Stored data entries
★ ★ ★ ★ ★ ★ ★
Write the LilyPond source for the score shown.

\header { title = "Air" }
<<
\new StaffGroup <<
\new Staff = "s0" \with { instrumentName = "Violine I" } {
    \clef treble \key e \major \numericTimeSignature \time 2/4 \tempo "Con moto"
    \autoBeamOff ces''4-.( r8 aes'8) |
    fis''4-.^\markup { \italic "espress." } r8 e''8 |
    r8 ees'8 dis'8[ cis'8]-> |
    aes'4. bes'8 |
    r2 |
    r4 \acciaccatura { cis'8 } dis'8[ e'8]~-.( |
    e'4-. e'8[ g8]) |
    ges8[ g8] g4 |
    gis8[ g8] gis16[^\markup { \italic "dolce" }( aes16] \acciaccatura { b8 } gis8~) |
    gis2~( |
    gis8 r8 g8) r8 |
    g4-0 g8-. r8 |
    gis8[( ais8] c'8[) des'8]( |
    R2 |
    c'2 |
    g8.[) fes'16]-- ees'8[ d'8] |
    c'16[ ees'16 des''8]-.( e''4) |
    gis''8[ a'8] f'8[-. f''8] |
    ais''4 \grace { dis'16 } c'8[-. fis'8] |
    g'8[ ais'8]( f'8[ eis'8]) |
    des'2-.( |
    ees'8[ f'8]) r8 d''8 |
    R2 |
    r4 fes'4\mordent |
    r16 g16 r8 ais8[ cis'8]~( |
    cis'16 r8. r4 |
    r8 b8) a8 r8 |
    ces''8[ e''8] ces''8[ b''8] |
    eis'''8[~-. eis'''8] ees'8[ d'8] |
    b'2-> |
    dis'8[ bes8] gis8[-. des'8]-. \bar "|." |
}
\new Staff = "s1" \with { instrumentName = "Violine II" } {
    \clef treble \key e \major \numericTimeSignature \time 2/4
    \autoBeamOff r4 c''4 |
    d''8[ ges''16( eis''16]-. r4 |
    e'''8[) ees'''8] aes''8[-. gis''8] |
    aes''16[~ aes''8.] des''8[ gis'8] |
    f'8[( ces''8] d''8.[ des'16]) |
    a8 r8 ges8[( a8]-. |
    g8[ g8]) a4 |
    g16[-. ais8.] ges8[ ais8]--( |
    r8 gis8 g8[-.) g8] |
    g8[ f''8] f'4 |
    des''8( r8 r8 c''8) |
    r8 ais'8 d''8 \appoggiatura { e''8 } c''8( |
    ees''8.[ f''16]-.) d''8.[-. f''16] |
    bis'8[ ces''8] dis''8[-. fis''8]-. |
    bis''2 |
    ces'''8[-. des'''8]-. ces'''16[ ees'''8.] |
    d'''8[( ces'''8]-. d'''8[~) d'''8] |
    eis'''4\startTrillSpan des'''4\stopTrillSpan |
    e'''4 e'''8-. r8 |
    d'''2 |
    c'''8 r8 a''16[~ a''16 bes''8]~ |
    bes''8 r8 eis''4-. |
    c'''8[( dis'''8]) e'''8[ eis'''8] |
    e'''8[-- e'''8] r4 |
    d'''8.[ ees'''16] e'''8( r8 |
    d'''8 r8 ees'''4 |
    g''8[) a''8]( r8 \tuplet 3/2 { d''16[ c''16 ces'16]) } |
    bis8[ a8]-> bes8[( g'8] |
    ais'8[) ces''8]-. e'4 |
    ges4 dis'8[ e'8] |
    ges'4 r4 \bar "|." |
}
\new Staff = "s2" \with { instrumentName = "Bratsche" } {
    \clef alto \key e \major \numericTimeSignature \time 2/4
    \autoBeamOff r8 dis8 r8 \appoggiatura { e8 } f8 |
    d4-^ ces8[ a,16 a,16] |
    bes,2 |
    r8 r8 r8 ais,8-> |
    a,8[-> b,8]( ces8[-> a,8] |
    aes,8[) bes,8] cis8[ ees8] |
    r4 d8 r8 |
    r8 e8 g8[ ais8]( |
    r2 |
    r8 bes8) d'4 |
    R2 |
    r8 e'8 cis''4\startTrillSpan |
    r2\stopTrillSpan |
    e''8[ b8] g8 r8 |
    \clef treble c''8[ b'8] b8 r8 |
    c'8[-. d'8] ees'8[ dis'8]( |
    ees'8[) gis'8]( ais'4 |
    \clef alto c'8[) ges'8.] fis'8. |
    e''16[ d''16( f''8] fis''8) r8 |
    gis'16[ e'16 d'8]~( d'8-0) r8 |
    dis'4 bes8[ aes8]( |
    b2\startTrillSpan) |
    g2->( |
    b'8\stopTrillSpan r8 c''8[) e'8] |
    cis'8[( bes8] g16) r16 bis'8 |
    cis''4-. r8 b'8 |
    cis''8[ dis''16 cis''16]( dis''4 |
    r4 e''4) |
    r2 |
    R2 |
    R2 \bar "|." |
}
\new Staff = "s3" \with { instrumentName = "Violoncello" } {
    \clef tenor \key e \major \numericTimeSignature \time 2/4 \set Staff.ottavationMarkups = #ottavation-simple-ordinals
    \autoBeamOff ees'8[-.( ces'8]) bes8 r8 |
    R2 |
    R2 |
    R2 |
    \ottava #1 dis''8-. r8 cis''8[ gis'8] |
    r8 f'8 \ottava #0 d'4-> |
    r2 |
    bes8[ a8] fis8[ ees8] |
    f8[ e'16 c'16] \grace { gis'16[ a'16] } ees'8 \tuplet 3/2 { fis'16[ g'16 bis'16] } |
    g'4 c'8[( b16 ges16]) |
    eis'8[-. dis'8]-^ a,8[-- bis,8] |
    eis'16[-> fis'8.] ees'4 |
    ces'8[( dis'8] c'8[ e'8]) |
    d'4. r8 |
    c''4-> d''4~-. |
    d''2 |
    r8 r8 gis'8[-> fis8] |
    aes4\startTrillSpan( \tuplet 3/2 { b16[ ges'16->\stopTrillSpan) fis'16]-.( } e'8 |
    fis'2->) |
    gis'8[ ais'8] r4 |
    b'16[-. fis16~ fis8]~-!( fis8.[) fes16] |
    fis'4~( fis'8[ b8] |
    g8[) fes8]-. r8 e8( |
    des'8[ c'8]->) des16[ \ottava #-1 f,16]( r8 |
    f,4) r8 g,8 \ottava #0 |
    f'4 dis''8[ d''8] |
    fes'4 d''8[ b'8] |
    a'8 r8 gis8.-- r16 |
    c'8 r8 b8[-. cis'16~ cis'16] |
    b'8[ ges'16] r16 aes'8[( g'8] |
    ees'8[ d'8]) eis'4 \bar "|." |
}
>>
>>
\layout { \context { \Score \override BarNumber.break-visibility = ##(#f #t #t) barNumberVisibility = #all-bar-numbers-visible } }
★ ★ ★ ★ ★ ★ ★
### WHAT THIS TASK INVOLVES
Return every line of the listing above that contains the string "with".

### ANSWER TO THE EXERCISE
\new Staff = "s0" \with { instrumentName = "Violine I" } {
\new Staff = "s1" \with { instrumentName = "Violine II" } {
\new Staff = "s2" \with { instrumentName = "Bratsche" } {
\new Staff = "s3" \with { instrumentName = "Violoncello" } {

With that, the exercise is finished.